» **WHAT YOU WILL DO**: Only the lines with the string "cyan" are needed; return each of them from the entries below.
****************************************
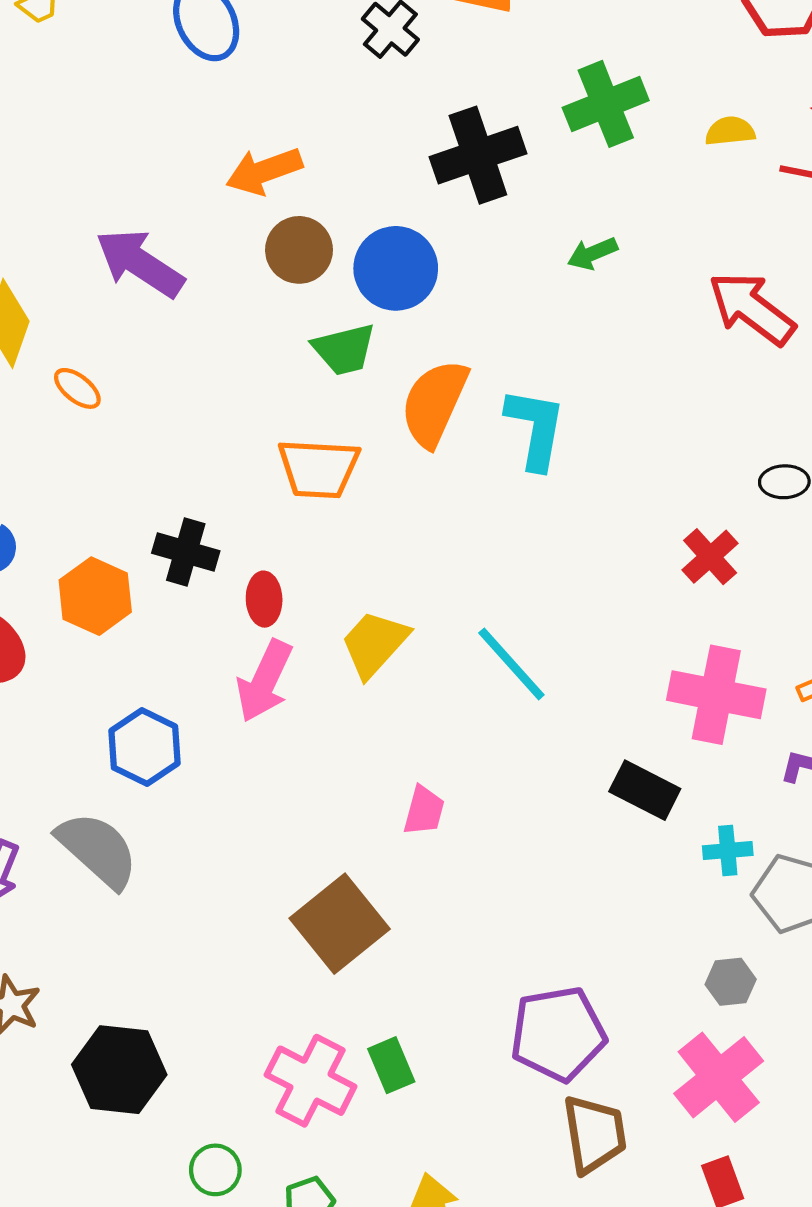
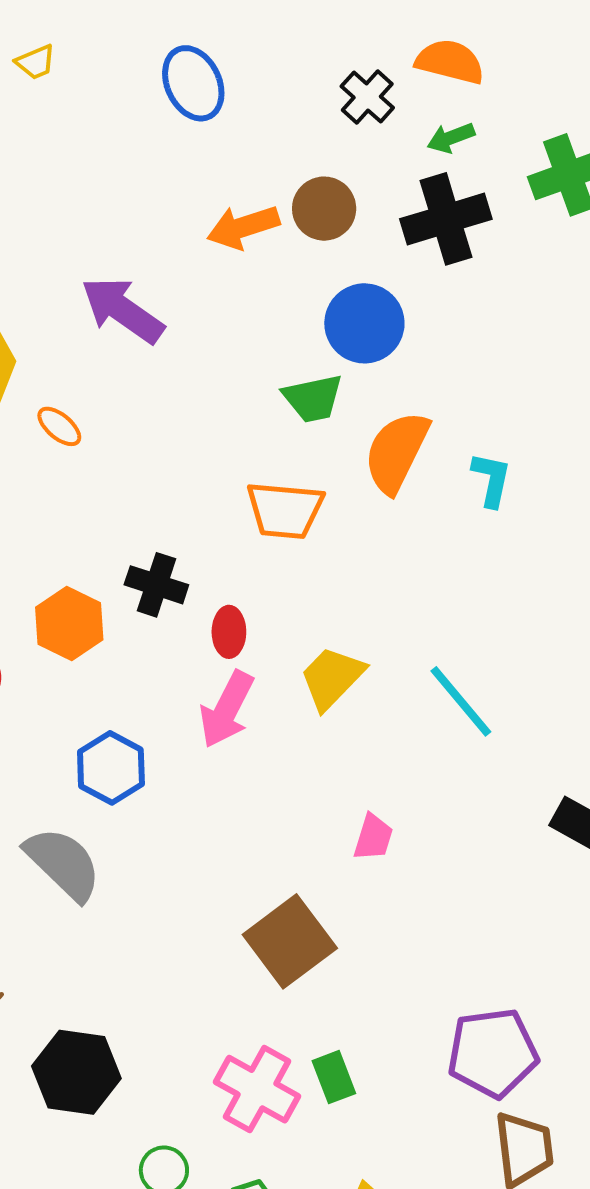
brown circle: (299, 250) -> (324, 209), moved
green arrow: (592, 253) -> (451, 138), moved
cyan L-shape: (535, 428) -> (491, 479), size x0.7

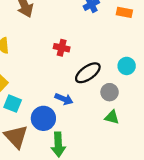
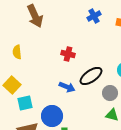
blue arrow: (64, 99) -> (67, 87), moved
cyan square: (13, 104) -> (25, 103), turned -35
****************************************
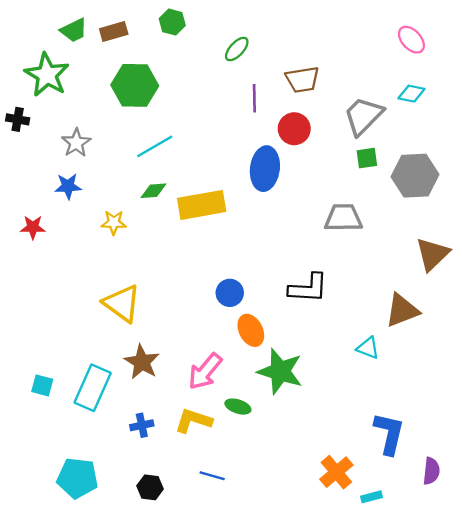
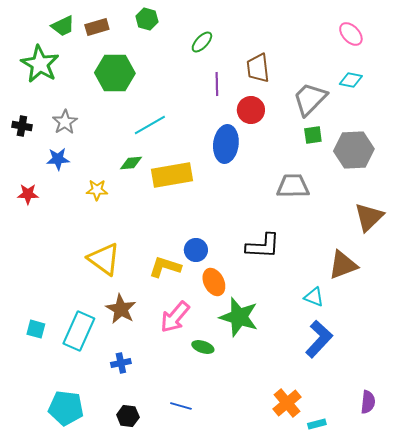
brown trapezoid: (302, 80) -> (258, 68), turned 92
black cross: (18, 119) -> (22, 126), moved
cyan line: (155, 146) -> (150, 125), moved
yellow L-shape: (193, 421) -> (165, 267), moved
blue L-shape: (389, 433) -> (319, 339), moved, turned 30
****************************************
» **OUTPUT OF THE TASK**:
cyan L-shape: (535, 428) -> (491, 479), size x0.7
cyan square: (13, 104) -> (25, 103), turned -35
cyan line: (155, 146) -> (150, 125), moved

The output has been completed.